**About this task**
I would like you to output every record below exactly, apart from the pictures.
++++ Records for the exercise
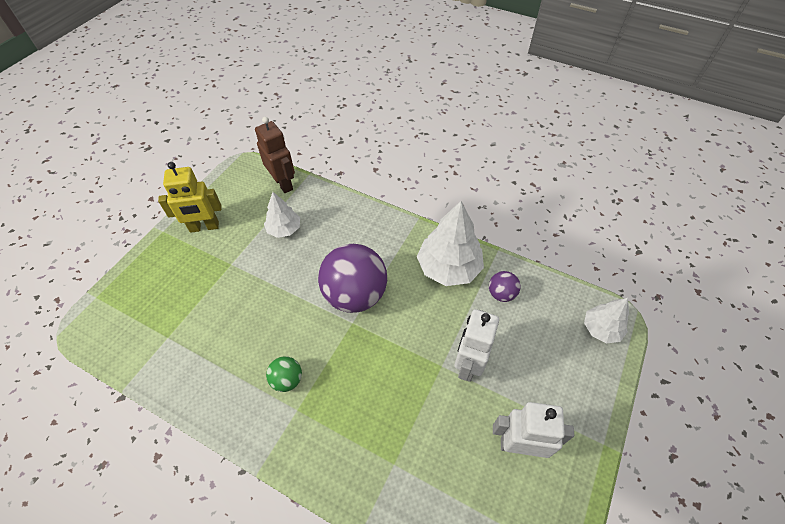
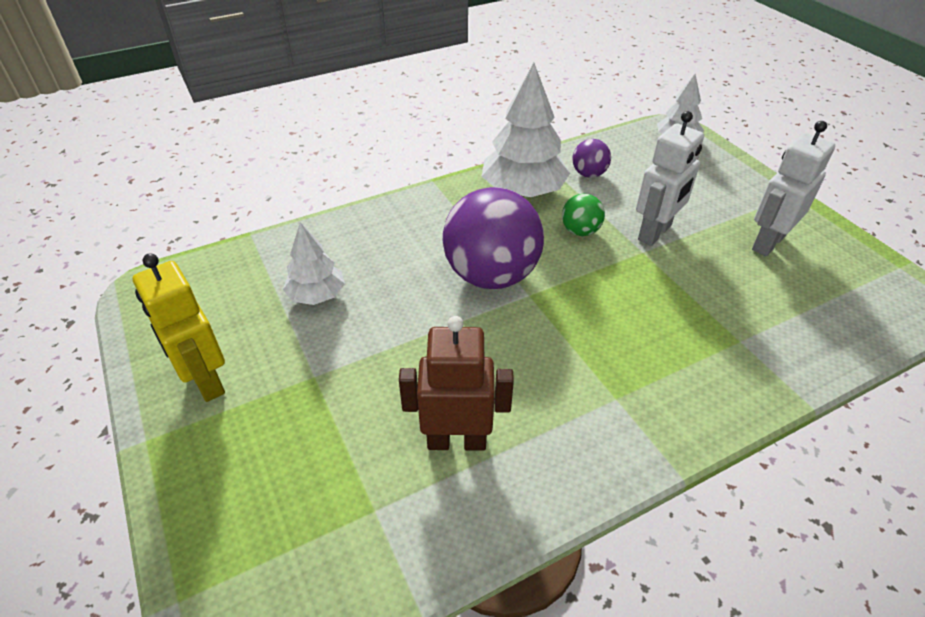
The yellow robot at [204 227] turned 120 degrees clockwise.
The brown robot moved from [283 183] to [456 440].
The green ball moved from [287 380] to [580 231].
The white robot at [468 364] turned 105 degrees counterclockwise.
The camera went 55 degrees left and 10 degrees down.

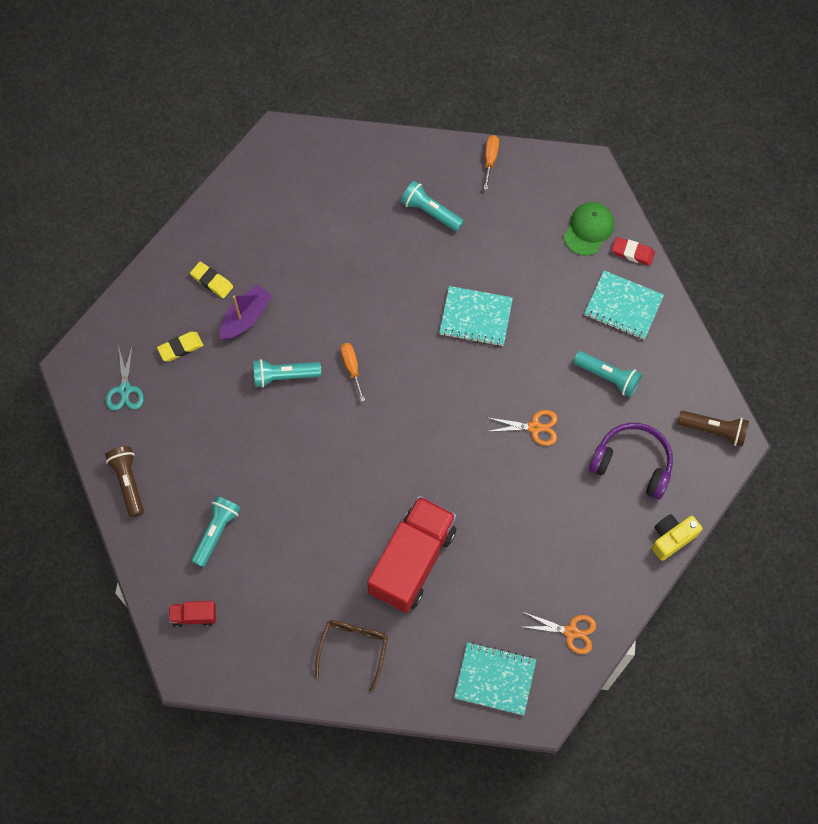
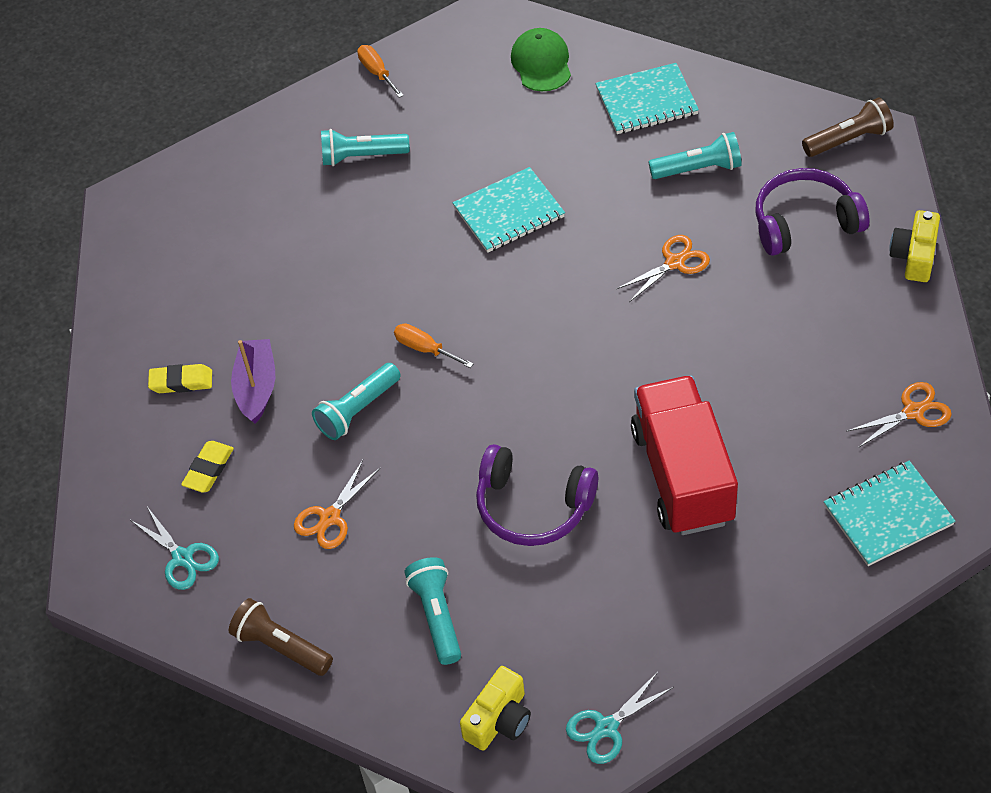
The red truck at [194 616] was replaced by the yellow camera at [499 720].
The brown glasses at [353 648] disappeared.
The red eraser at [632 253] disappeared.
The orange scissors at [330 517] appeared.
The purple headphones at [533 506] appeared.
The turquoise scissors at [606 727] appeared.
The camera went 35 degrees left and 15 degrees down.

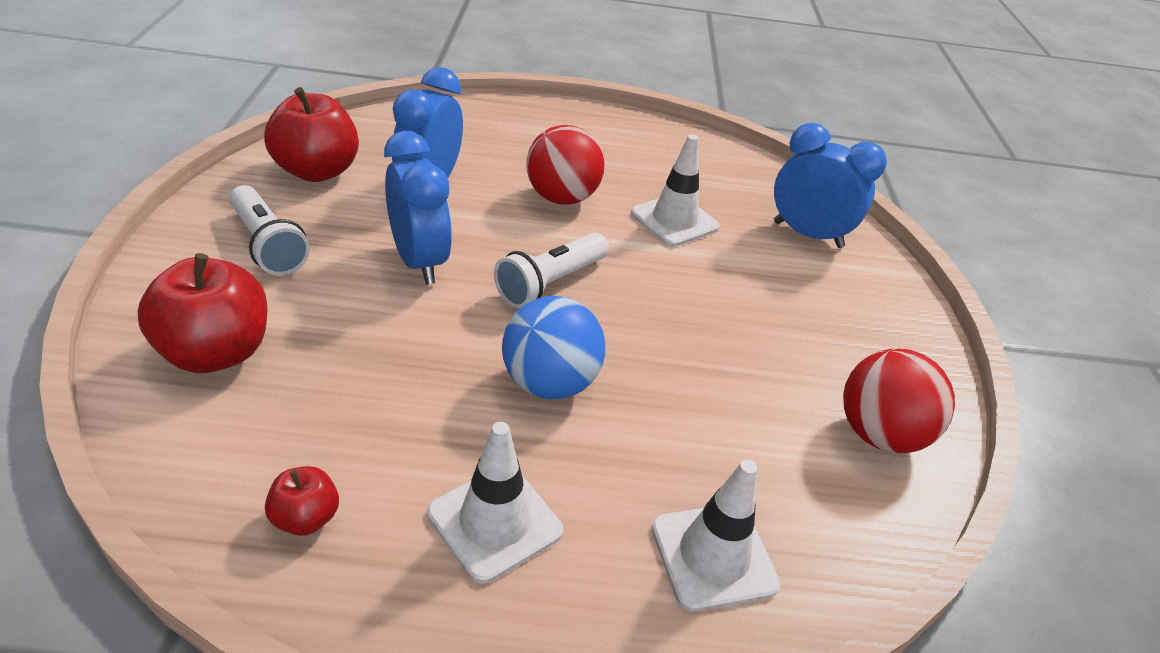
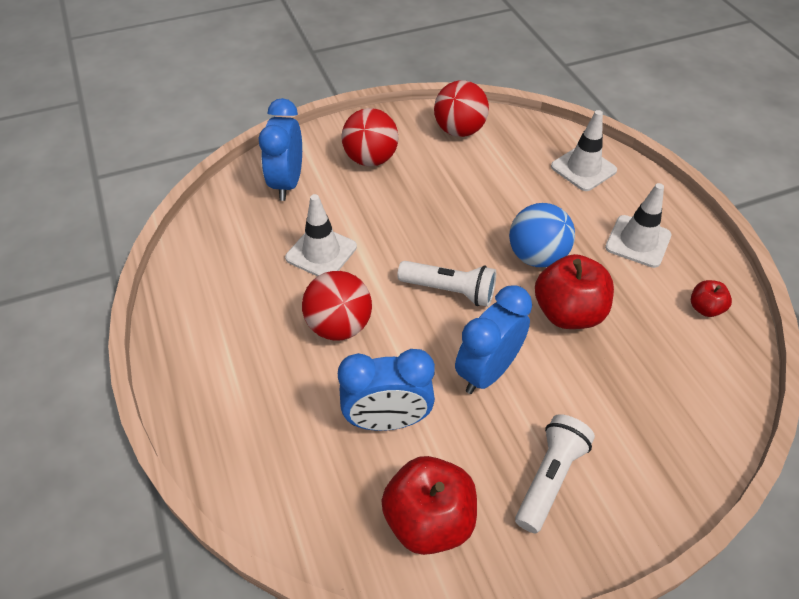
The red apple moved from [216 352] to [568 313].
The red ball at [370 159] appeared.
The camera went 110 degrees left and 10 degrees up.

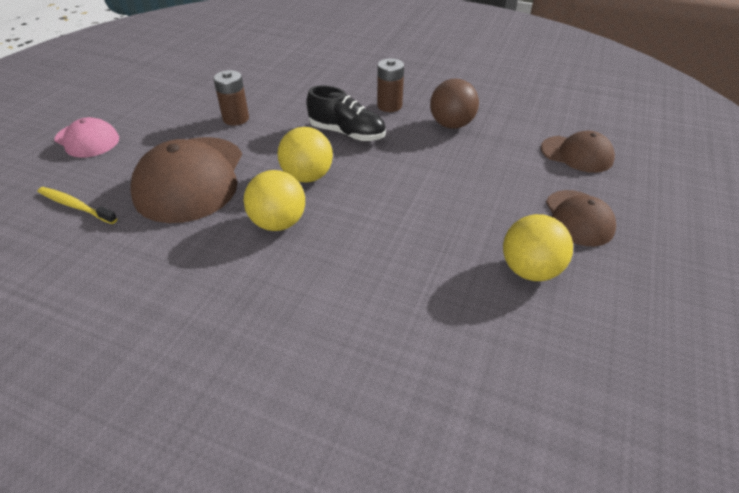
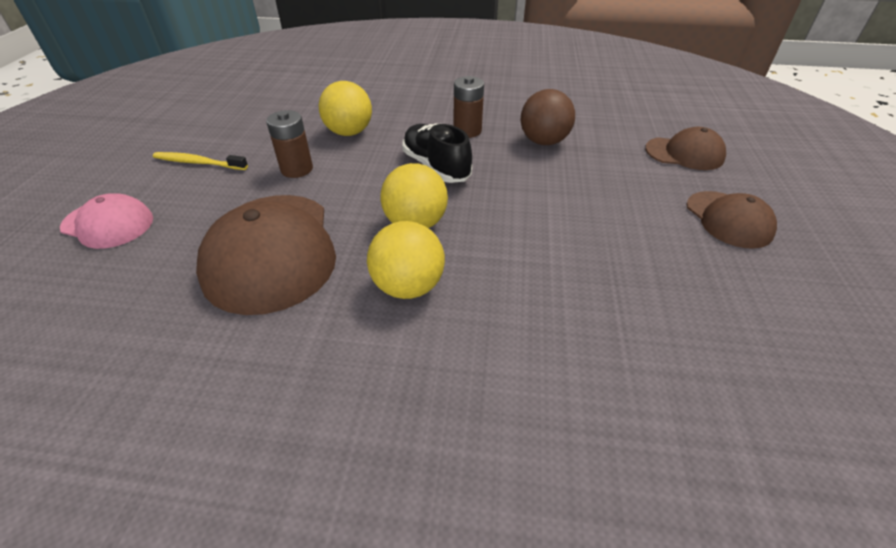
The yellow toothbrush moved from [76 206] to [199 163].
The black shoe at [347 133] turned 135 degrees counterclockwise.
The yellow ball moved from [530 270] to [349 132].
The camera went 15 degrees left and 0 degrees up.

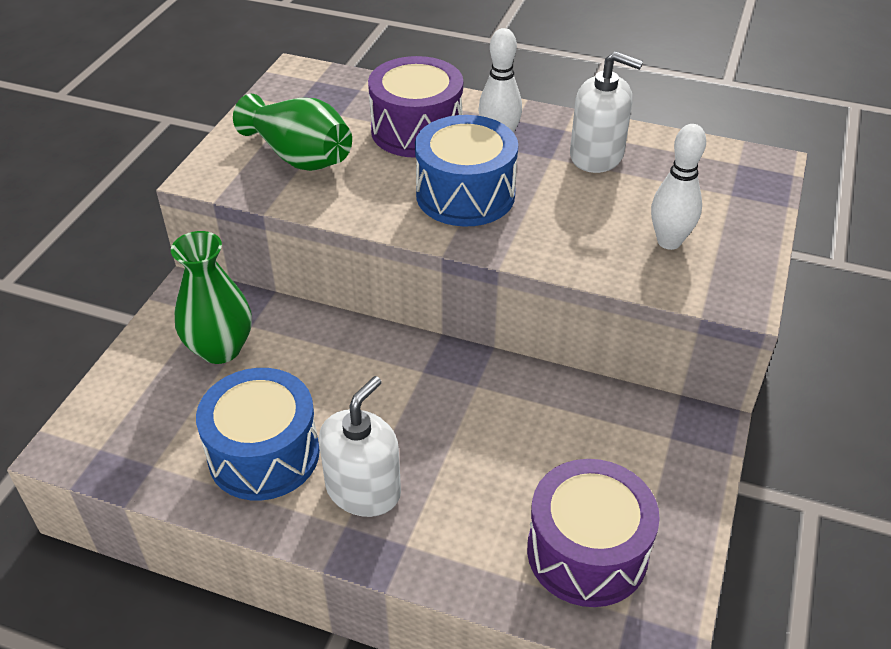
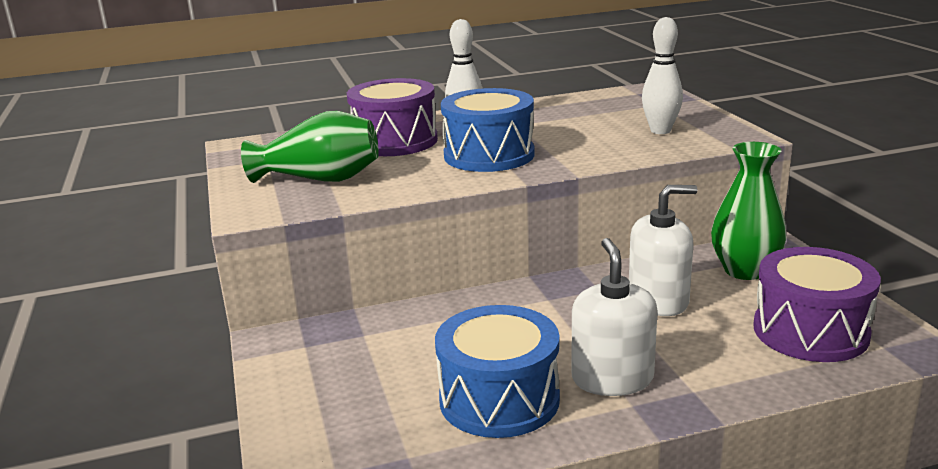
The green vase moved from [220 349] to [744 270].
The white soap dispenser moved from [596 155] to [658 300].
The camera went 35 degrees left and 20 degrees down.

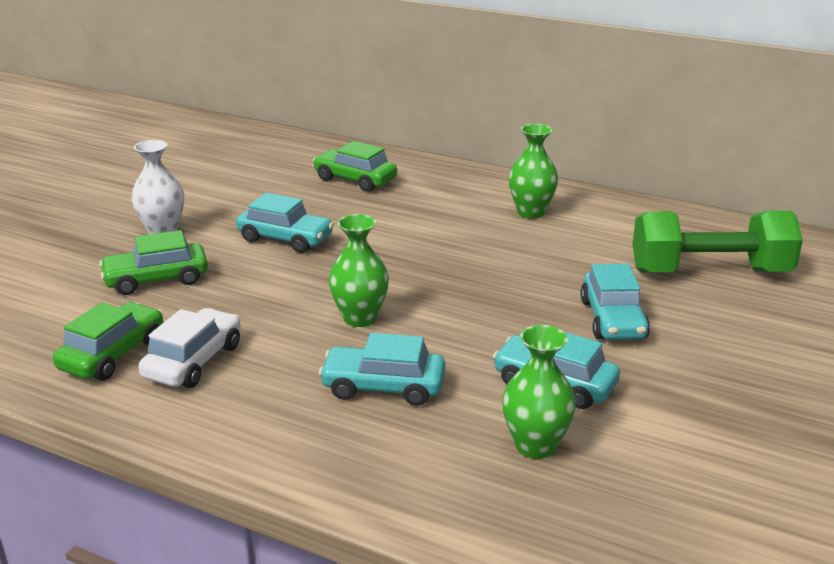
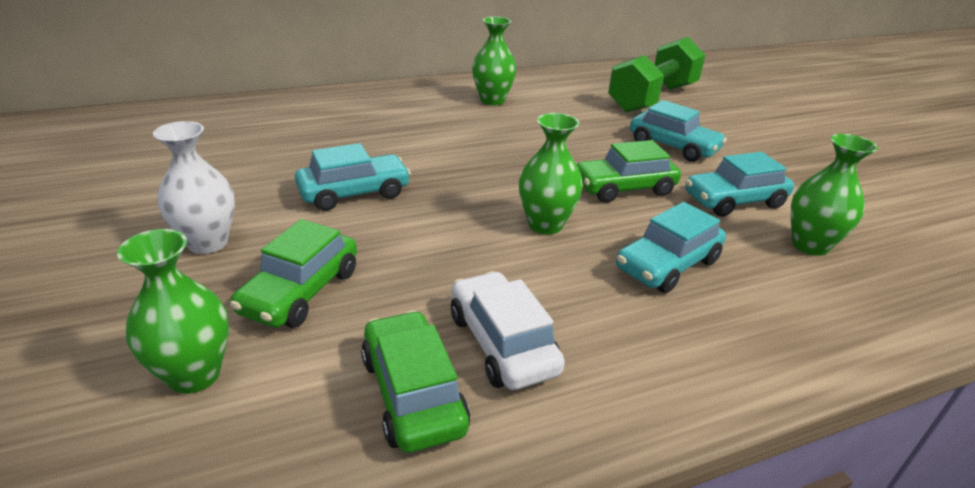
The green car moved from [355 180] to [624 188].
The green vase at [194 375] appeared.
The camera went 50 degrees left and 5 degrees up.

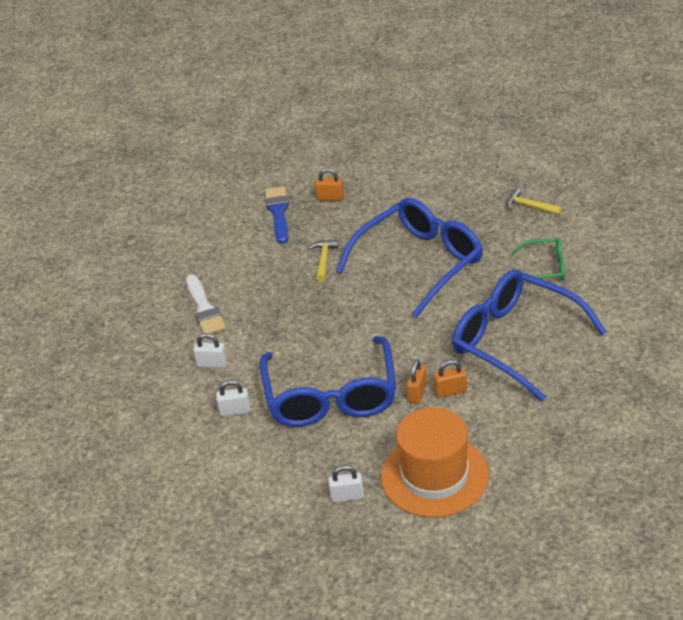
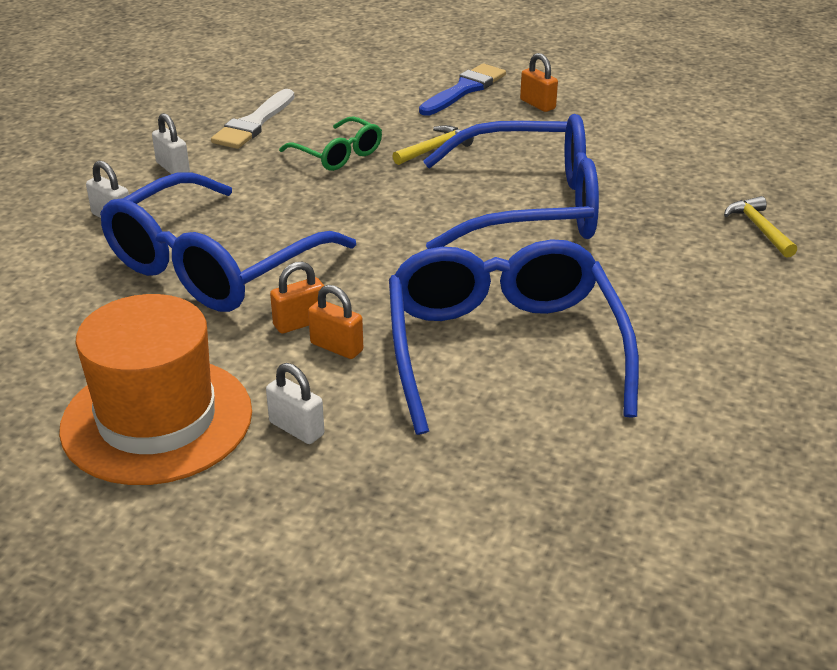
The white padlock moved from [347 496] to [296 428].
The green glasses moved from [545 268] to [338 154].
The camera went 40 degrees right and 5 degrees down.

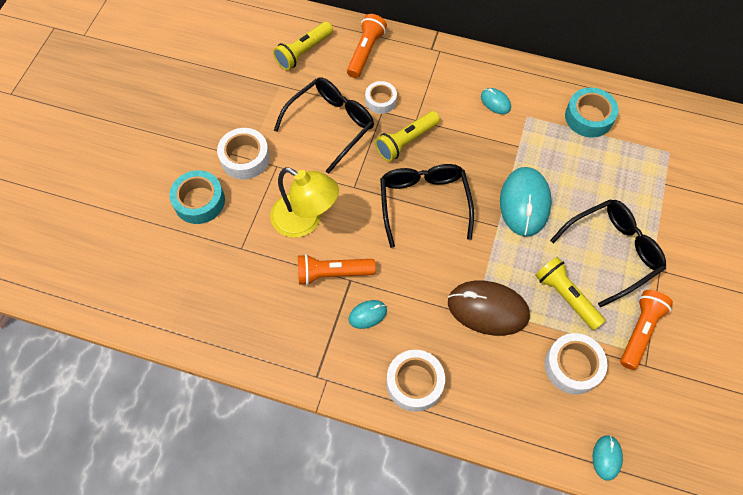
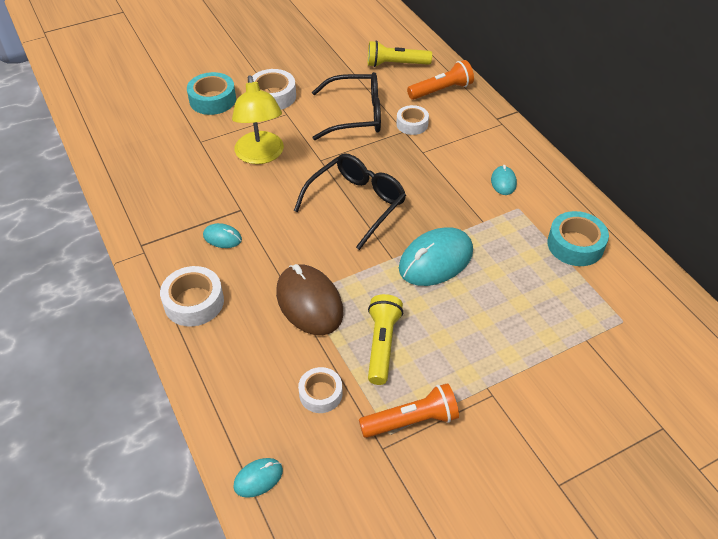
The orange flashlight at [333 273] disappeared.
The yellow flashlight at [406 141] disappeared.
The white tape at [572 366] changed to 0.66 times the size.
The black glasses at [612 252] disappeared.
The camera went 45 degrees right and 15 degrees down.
++++++++
**Task output**
The yellow robot at [204 227] turned 120 degrees clockwise.
The brown robot moved from [283 183] to [456 440].
The green ball moved from [287 380] to [580 231].
The white robot at [468 364] turned 105 degrees counterclockwise.
The camera went 55 degrees left and 10 degrees down.

The red truck at [194 616] was replaced by the yellow camera at [499 720].
The brown glasses at [353 648] disappeared.
The red eraser at [632 253] disappeared.
The orange scissors at [330 517] appeared.
The purple headphones at [533 506] appeared.
The turquoise scissors at [606 727] appeared.
The camera went 35 degrees left and 15 degrees down.

The red apple moved from [216 352] to [568 313].
The red ball at [370 159] appeared.
The camera went 110 degrees left and 10 degrees up.

The yellow toothbrush moved from [76 206] to [199 163].
The black shoe at [347 133] turned 135 degrees counterclockwise.
The yellow ball moved from [530 270] to [349 132].
The camera went 15 degrees left and 0 degrees up.

The green vase moved from [220 349] to [744 270].
The white soap dispenser moved from [596 155] to [658 300].
The camera went 35 degrees left and 20 degrees down.

The green car moved from [355 180] to [624 188].
The green vase at [194 375] appeared.
The camera went 50 degrees left and 5 degrees up.

The white padlock moved from [347 496] to [296 428].
The green glasses moved from [545 268] to [338 154].
The camera went 40 degrees right and 5 degrees down.

The orange flashlight at [333 273] disappeared.
The yellow flashlight at [406 141] disappeared.
The white tape at [572 366] changed to 0.66 times the size.
The black glasses at [612 252] disappeared.
The camera went 45 degrees right and 15 degrees down.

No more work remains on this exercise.